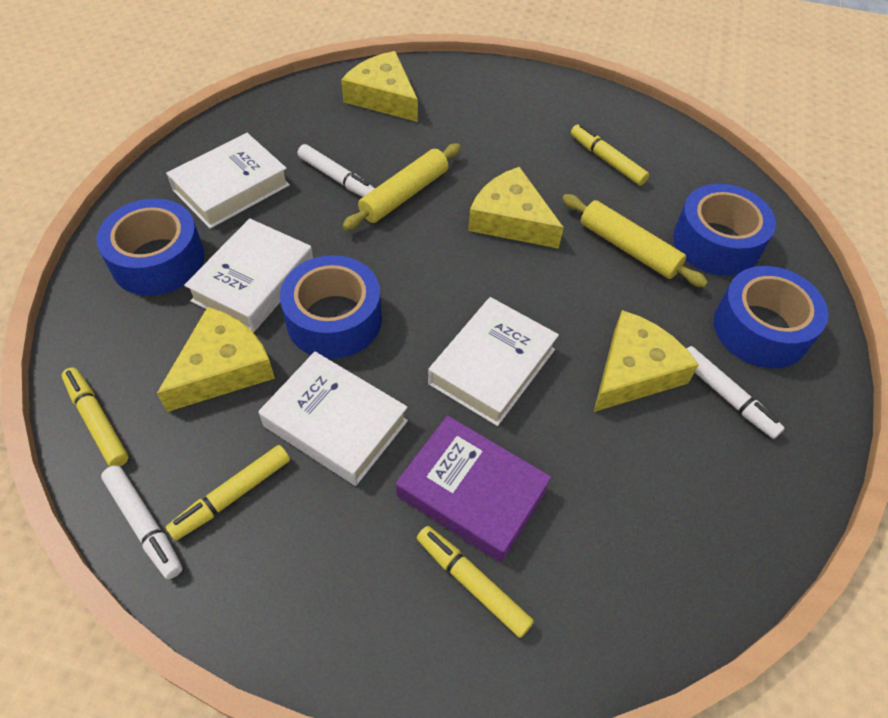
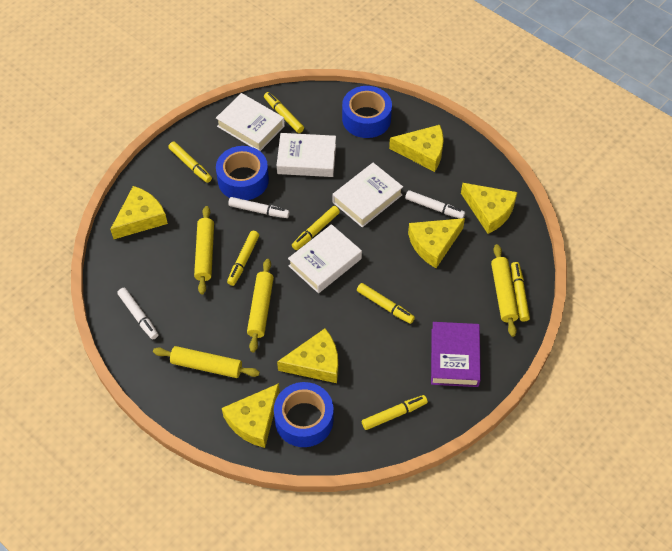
blue tape: 4 -> 3
yellow cheese: 4 -> 6
yellow marker: 4 -> 7
yellow rolling pin: 2 -> 4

About this exercise
Leaving every picture out, repeat each line of the material exactly.

Output below
blue tape: 4 -> 3
yellow cheese: 4 -> 6
yellow marker: 4 -> 7
yellow rolling pin: 2 -> 4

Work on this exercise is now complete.